---- RAW DATA
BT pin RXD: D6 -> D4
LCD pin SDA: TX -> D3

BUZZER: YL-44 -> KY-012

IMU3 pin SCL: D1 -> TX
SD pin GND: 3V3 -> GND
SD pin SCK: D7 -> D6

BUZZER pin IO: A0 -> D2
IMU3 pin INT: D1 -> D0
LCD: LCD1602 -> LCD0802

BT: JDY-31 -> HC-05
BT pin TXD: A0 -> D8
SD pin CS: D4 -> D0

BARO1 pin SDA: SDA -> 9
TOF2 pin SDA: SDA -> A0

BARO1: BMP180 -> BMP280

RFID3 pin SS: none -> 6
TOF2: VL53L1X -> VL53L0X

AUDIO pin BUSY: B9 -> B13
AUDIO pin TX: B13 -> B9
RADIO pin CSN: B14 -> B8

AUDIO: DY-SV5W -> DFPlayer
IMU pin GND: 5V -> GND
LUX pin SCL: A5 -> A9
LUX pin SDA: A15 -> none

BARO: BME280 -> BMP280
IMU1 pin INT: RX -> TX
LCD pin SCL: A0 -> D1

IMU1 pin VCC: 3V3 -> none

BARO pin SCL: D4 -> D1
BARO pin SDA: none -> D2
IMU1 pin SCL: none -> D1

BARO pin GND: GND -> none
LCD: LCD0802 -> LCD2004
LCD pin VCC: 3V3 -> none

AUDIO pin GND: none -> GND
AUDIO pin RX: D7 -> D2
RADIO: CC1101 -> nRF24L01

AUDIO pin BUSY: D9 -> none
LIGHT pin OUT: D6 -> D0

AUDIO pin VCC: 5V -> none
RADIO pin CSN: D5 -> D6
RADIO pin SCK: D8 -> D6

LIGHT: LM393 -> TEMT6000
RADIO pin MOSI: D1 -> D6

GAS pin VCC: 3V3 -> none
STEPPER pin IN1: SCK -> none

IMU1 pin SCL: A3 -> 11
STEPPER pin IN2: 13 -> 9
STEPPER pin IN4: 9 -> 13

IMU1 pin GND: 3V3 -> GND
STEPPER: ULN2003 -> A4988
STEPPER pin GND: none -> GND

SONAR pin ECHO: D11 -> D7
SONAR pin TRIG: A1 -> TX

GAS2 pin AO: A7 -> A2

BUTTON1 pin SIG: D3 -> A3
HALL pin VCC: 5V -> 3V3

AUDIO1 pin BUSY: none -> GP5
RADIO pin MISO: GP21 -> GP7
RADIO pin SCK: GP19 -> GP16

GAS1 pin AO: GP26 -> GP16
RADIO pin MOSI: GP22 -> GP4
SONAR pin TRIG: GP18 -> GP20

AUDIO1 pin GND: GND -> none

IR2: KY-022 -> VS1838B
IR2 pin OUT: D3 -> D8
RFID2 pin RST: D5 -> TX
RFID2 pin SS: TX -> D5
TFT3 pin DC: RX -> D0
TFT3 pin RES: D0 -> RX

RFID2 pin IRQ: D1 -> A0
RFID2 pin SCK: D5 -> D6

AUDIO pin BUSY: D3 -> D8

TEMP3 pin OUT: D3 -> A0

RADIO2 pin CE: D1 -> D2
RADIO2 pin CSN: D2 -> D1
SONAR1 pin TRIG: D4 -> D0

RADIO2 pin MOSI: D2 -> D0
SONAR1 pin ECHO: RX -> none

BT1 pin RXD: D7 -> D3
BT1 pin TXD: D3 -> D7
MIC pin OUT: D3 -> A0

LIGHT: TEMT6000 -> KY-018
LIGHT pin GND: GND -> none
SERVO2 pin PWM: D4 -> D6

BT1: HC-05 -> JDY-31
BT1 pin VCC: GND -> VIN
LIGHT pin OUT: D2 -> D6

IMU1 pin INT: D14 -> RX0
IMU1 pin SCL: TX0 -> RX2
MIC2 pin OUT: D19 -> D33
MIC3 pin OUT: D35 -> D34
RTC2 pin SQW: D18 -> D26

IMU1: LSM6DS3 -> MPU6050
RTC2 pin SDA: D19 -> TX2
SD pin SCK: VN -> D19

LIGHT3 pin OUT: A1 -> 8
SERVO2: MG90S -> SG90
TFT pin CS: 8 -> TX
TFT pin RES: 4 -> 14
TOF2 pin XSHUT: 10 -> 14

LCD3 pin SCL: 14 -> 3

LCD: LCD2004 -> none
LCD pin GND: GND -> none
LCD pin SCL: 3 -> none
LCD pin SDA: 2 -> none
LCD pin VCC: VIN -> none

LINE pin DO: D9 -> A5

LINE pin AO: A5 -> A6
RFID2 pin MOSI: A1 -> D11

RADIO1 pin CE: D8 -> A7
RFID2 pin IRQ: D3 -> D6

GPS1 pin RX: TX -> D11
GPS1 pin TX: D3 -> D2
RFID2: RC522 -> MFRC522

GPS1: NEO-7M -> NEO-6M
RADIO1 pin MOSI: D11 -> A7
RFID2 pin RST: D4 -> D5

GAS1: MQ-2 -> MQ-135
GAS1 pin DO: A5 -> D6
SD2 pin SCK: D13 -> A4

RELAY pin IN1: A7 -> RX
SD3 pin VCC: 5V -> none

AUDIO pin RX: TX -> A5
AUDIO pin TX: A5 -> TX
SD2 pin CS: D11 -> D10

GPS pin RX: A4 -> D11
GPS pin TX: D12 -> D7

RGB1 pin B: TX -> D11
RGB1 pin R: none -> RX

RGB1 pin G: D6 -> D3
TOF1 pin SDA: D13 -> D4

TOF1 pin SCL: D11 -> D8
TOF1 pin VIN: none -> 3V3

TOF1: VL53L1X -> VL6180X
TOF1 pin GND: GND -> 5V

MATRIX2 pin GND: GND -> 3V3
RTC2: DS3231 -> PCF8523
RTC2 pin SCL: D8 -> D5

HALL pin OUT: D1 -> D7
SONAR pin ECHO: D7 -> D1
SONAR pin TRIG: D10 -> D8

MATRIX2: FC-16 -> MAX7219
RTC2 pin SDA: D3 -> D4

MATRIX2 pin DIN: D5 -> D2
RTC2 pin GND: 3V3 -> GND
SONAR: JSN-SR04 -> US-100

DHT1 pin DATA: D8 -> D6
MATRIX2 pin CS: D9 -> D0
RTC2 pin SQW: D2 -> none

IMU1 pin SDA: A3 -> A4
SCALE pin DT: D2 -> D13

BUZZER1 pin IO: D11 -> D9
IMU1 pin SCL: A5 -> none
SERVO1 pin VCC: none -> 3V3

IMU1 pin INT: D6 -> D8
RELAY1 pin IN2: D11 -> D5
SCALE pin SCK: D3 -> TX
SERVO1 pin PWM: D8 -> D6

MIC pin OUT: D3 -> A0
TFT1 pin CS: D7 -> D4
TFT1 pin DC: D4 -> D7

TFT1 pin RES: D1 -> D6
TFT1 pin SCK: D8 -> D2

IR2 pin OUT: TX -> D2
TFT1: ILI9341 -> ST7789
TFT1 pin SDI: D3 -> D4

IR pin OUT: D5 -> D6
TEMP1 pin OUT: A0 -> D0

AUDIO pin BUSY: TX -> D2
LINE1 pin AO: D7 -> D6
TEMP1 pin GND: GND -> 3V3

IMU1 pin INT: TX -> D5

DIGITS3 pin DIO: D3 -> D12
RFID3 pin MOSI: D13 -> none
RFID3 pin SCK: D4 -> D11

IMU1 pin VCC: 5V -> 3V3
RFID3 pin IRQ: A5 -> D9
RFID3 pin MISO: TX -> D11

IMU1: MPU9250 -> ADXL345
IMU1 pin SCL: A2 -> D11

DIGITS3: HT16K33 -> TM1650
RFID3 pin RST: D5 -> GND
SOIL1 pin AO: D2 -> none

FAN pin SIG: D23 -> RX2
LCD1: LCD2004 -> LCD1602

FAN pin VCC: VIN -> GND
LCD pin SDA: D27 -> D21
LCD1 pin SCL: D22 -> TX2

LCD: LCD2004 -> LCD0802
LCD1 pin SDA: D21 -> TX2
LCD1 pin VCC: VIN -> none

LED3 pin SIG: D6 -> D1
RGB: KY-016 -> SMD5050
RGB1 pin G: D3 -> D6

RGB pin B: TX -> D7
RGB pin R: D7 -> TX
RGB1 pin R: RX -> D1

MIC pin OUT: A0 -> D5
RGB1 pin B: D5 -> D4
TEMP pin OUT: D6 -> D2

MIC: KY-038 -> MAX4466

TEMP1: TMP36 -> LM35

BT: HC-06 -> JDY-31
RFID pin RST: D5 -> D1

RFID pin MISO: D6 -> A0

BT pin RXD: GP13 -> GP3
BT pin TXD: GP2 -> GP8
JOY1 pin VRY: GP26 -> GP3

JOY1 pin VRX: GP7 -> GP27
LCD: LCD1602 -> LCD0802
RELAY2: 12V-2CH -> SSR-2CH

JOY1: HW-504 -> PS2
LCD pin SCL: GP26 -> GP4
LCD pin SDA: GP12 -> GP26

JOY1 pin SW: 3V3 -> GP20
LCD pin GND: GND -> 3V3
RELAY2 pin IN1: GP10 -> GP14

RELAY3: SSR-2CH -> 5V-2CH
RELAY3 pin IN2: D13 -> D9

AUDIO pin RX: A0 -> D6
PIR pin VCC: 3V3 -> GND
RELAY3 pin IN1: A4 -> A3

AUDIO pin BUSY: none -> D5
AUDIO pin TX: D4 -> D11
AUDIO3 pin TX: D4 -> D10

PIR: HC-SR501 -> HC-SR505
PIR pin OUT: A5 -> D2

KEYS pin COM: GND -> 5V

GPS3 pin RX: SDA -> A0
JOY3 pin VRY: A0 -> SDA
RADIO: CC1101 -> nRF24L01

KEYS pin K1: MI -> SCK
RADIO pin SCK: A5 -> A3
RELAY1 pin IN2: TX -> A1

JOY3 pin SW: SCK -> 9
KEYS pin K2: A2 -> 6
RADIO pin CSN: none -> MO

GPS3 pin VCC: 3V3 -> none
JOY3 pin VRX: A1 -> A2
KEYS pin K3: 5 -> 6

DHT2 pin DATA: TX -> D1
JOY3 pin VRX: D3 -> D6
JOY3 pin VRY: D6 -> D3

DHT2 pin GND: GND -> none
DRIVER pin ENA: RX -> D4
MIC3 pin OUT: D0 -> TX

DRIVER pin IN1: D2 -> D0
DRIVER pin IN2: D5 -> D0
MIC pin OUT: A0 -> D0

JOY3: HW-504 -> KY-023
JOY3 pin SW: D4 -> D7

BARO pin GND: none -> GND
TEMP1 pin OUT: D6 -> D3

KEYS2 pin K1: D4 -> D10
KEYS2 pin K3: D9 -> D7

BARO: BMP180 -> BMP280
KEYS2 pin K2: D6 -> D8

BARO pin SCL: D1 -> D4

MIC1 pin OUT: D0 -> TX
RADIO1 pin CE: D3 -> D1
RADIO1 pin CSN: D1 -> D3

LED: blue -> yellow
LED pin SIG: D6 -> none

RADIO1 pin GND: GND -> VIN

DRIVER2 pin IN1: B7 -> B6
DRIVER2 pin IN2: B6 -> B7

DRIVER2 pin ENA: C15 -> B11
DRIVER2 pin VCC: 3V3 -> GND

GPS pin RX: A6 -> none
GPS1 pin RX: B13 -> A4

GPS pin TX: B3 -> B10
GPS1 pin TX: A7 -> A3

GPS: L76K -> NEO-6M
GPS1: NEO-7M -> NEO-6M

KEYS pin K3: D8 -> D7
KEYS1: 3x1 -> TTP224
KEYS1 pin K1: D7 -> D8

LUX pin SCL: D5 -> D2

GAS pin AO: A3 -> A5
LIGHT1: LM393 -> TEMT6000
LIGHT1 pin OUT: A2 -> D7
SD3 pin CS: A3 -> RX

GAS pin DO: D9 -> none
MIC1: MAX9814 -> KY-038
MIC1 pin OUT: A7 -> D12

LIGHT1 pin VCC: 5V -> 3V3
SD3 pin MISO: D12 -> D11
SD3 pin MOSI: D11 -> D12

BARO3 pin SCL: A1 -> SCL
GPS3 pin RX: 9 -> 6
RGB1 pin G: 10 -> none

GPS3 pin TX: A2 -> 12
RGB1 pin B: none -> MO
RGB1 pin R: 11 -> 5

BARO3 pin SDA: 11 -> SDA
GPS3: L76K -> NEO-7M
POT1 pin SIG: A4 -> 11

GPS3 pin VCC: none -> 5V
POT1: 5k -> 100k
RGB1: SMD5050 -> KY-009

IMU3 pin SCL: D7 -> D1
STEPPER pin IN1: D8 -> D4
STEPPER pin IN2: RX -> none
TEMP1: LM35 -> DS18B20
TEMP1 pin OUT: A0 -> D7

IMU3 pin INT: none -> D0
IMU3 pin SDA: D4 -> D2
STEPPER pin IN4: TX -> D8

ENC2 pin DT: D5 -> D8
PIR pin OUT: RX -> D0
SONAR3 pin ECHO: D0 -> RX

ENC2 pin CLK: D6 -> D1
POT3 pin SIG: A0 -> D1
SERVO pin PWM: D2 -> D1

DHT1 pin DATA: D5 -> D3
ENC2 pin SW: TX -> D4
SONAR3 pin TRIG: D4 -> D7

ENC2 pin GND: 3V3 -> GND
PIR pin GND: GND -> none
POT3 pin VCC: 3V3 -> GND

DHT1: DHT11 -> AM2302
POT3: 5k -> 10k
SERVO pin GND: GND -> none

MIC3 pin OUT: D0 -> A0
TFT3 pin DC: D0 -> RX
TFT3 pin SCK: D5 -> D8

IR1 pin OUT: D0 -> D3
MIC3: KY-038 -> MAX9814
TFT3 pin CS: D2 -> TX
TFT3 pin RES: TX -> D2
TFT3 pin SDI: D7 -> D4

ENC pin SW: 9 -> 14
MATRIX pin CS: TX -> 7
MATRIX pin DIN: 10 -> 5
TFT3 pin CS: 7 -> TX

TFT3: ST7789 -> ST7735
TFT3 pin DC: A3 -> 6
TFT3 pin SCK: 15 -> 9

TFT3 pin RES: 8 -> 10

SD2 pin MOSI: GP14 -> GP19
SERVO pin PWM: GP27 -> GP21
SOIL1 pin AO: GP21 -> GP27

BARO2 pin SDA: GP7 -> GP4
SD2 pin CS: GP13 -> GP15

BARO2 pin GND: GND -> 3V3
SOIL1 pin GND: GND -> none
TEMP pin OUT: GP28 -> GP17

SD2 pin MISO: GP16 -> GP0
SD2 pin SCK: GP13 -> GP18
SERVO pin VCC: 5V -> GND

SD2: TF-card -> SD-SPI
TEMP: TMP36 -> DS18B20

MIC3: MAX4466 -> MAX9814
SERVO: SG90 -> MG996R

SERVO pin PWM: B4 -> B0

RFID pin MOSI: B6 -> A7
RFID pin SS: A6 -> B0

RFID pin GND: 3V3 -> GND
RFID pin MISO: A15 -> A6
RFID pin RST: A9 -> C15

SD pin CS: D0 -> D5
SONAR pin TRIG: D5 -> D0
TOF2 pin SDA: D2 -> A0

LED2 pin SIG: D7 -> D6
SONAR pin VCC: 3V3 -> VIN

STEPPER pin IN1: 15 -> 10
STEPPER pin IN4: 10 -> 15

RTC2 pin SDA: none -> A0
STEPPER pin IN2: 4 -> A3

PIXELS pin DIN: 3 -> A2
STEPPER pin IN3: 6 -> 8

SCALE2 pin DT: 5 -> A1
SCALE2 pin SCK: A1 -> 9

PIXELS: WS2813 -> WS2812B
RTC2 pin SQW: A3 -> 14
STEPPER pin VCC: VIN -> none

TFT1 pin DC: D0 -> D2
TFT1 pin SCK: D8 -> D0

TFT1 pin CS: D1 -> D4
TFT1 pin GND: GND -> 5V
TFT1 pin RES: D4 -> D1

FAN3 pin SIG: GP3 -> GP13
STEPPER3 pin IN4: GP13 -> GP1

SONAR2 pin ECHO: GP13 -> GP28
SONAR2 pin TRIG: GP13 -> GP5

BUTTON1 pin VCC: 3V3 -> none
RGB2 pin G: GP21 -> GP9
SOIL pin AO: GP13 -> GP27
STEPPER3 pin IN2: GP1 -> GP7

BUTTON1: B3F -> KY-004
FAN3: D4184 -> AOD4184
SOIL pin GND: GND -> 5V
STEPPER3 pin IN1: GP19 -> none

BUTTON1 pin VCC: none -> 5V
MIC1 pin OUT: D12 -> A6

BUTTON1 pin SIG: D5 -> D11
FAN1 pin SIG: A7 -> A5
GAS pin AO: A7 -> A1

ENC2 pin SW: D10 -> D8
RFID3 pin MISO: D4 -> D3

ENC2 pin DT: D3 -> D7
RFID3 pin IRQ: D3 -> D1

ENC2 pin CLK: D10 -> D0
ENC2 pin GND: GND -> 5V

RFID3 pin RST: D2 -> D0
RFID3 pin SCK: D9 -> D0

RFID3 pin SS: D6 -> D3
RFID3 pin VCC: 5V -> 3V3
--------
**EXERCISE INSTRUCTIONS:**
Among the lines above, find the one with "MIC3: MAX4466 -> MAX9814" and the one with "LED2 pin SIG: D7 -> D6". Quote both and everything between them, exactly.

**RESPONSE BELOW:**
MIC3: MAX4466 -> MAX9814
SERVO: SG90 -> MG996R

SERVO pin PWM: B4 -> B0

RFID pin MOSI: B6 -> A7
RFID pin SS: A6 -> B0

RFID pin GND: 3V3 -> GND
RFID pin MISO: A15 -> A6
RFID pin RST: A9 -> C15

SD pin CS: D0 -> D5
SONAR pin TRIG: D5 -> D0
TOF2 pin SDA: D2 -> A0

LED2 pin SIG: D7 -> D6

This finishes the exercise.